--- Work to be completed ---
Each word in the data below should be copied exactly; the images should not.

[Exercise input]

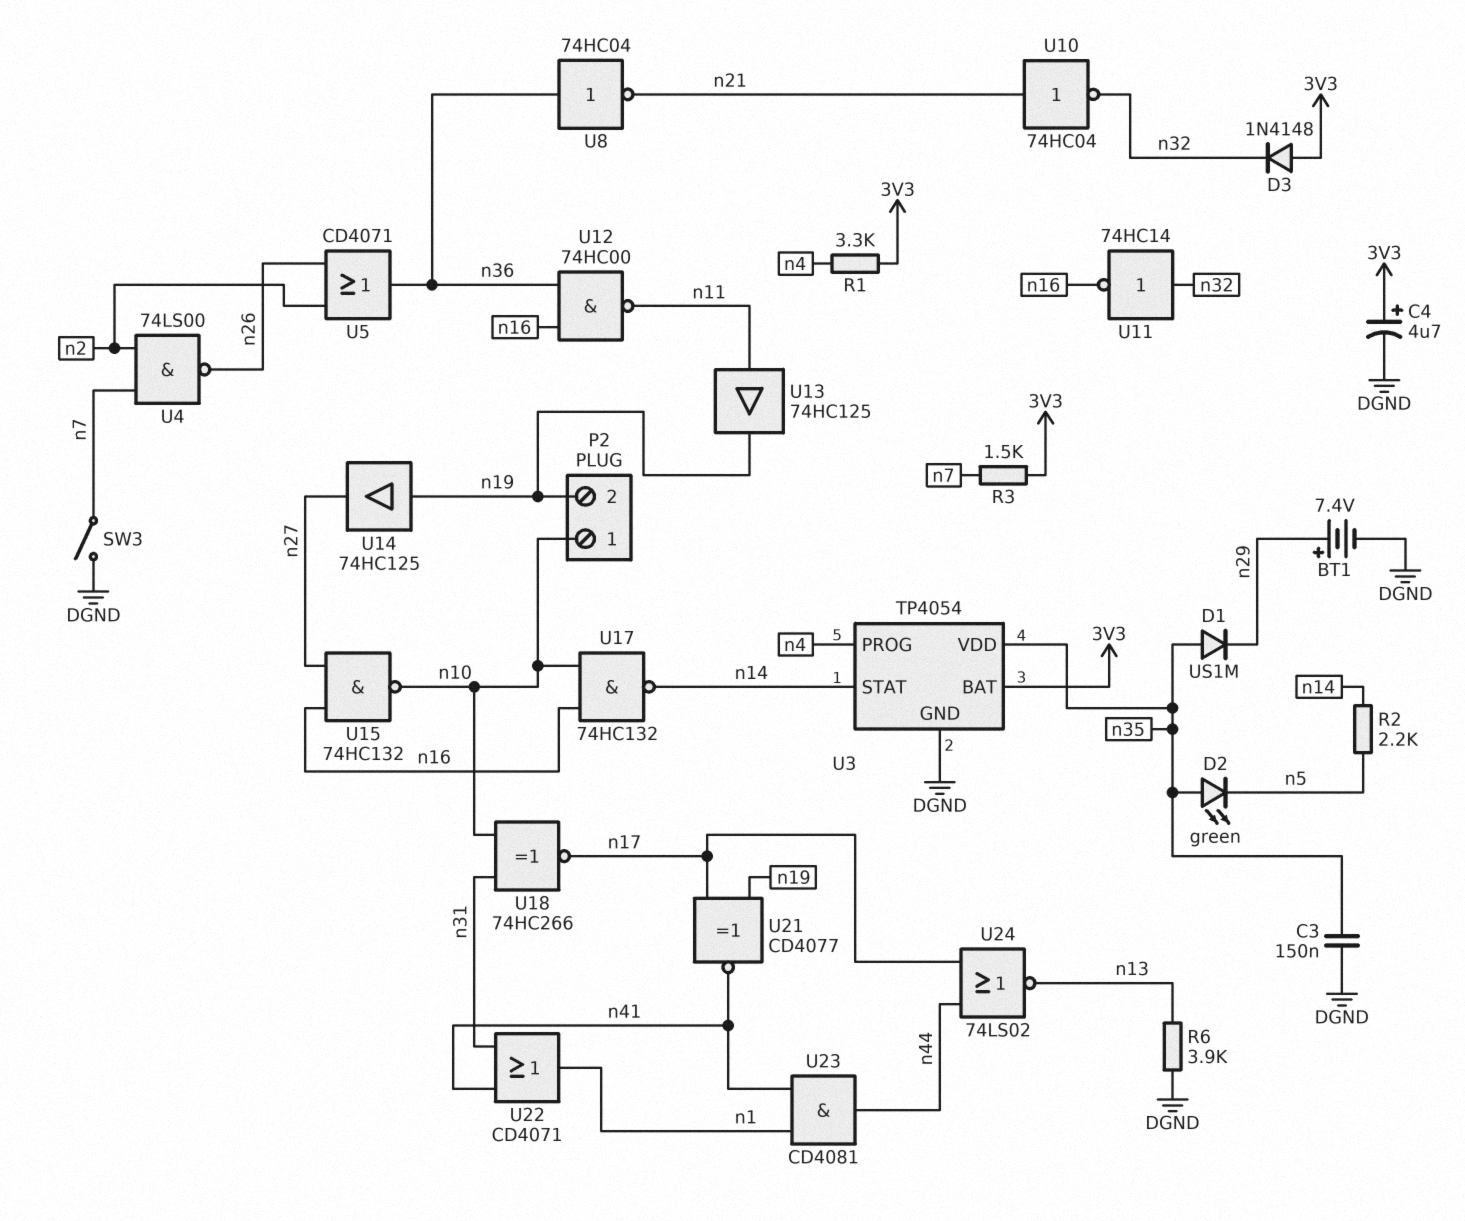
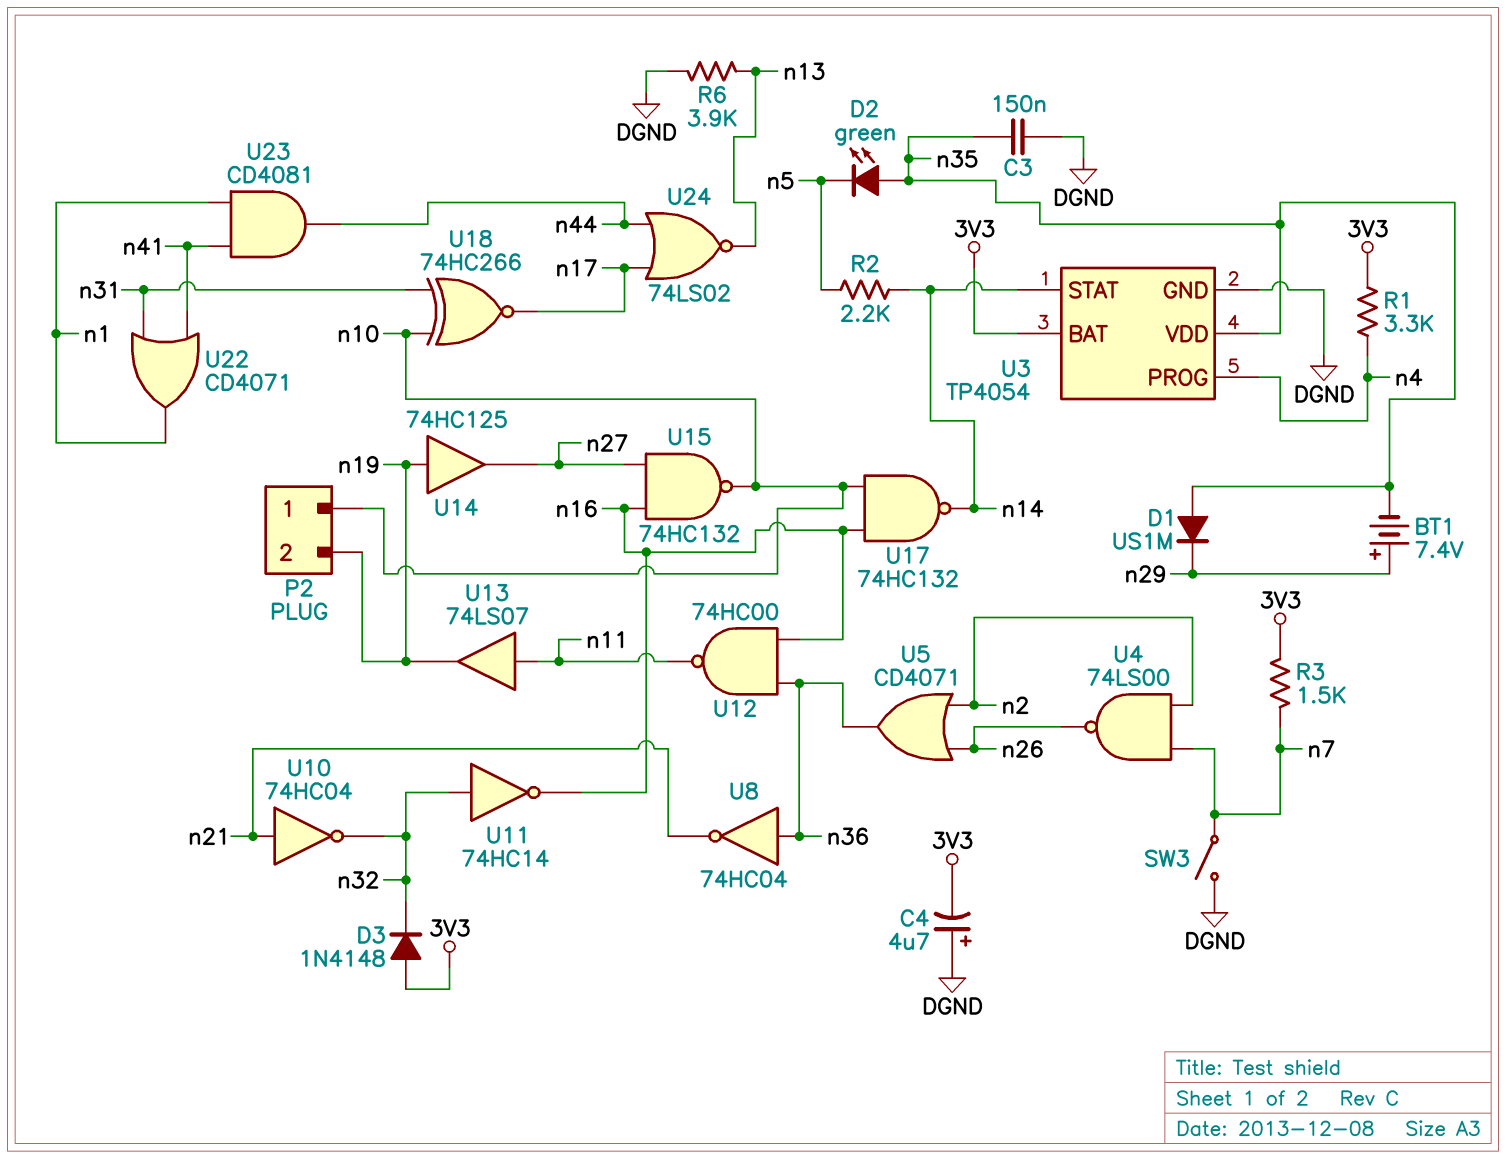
BT1: 7.4V (plus n29, minus DGND) -> 7.4V (plus n29, minus n35)
C4: 4.7uF (plus 3V3, minus DGND) -> 4.7uF (plus DGND, minus 3V3)
U13: buffer 74HC125 (in n11, out n19) -> buffer 74LS07 (in n11, out n19)
U21: XNOR CD4077 (in n17, in n19, out n41) -> none

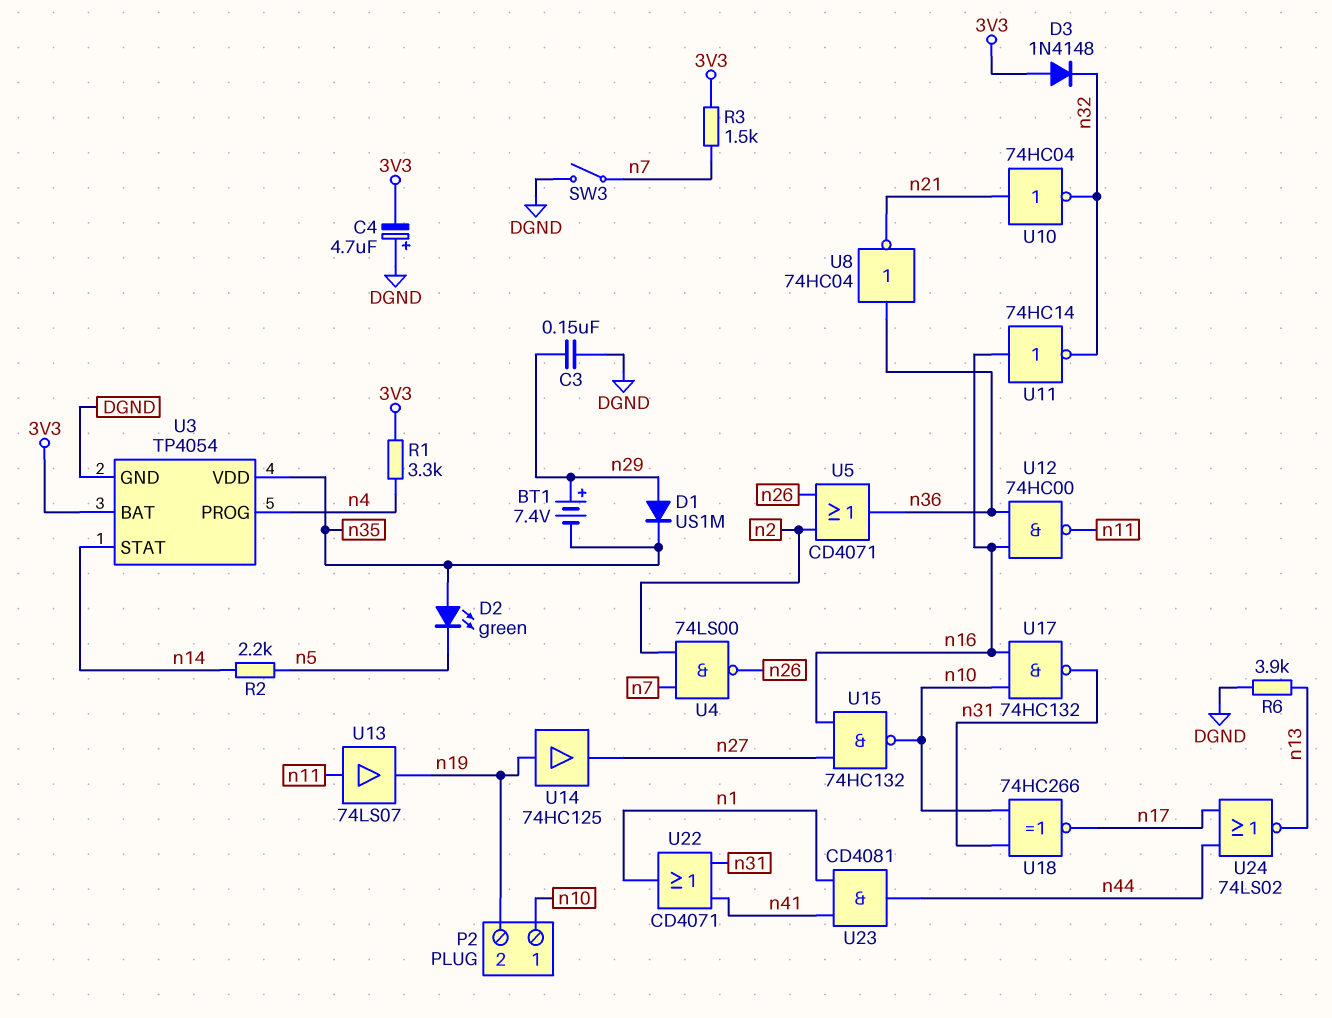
C3: 150nF (DGND, n35) -> 150nF (DGND, n29)
D1: diode US1M (A n35, K n29) -> diode US1M (A n29, K n35)
U11: NOT 74HC14 (in n32, out n16) -> NOT 74HC14 (in n16, out n32)
U17: NAND 74HC132 (in n10, in n16, out n14) -> NAND 74HC132 (in n10, in n16, out n31)

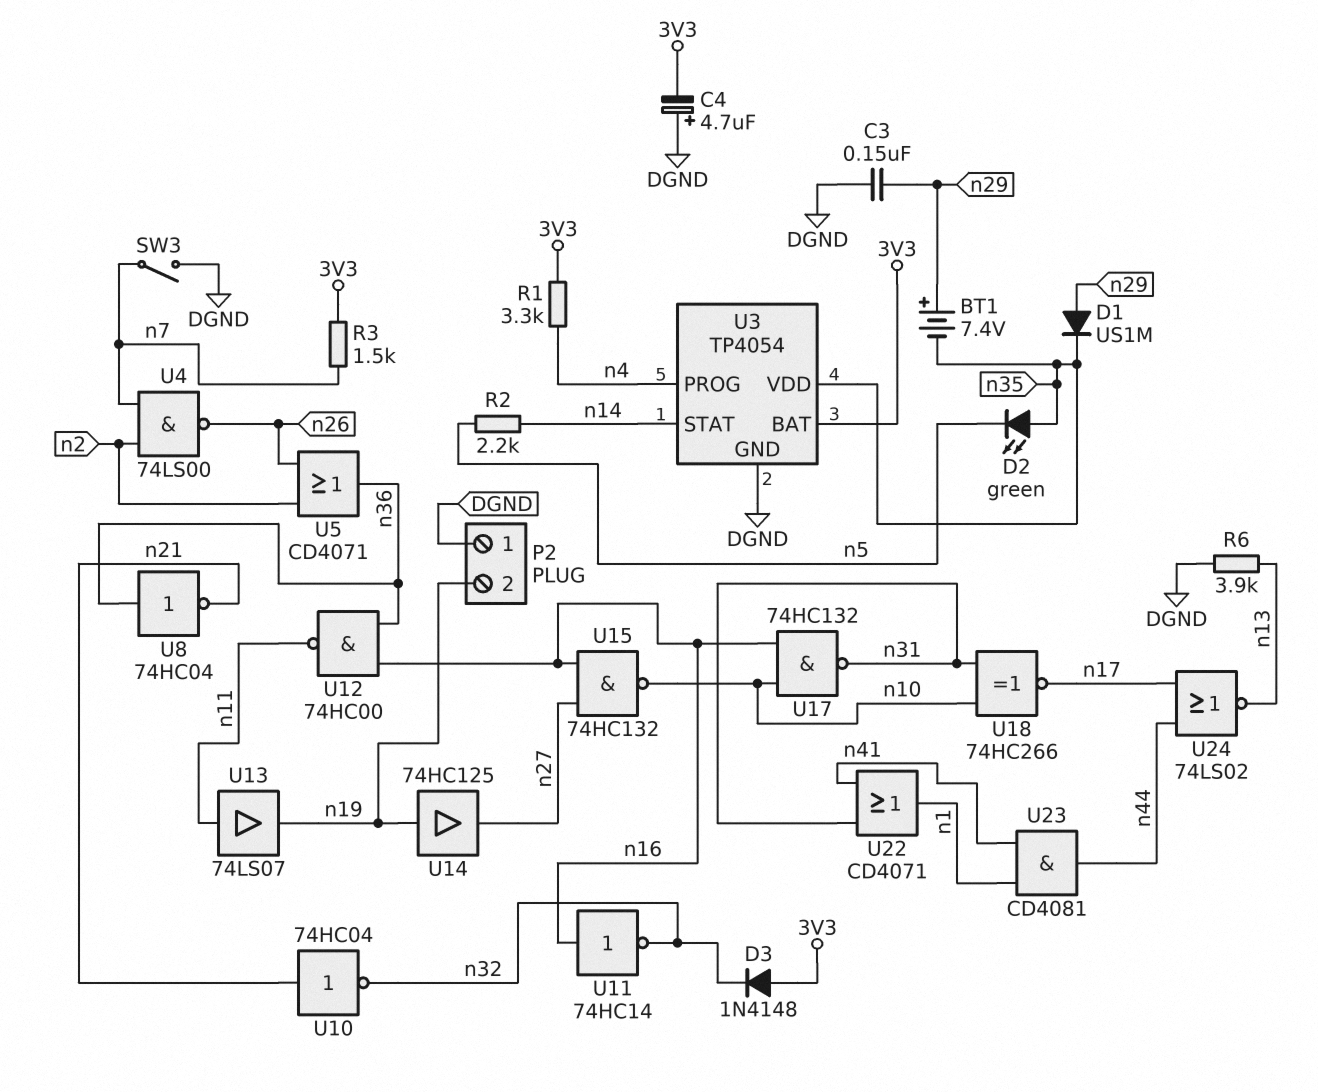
P2 pin 1: n10 -> DGND

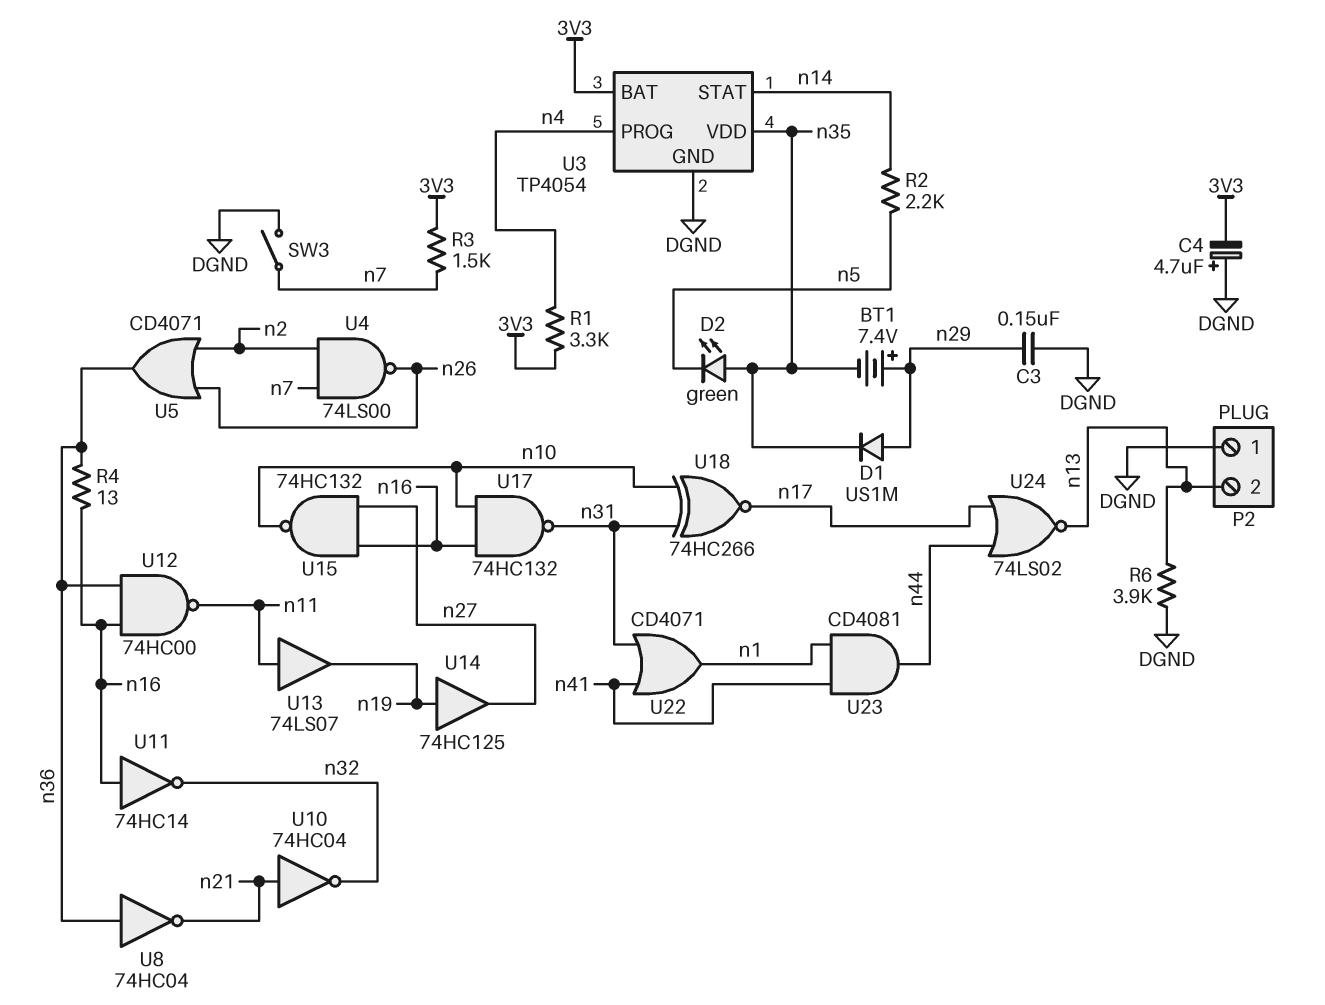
D3: diode 1N4148 (A 3V3, K n32) -> none
P2 pin 2: n19 -> n13
R4: none -> 13 (n16, n36)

[/Exercise input]

--- Exercise solution ---
BT1: 7.4V (plus n29, minus DGND) -> 7.4V (plus n29, minus n35)
C4: 4.7uF (plus 3V3, minus DGND) -> 4.7uF (plus DGND, minus 3V3)
U13: buffer 74HC125 (in n11, out n19) -> buffer 74LS07 (in n11, out n19)
U21: XNOR CD4077 (in n17, in n19, out n41) -> none

C3: 150nF (DGND, n35) -> 150nF (DGND, n29)
D1: diode US1M (A n35, K n29) -> diode US1M (A n29, K n35)
U11: NOT 74HC14 (in n32, out n16) -> NOT 74HC14 (in n16, out n32)
U17: NAND 74HC132 (in n10, in n16, out n14) -> NAND 74HC132 (in n10, in n16, out n31)

P2 pin 1: n10 -> DGND

D3: diode 1N4148 (A 3V3, K n32) -> none
P2 pin 2: n19 -> n13
R4: none -> 13 (n16, n36)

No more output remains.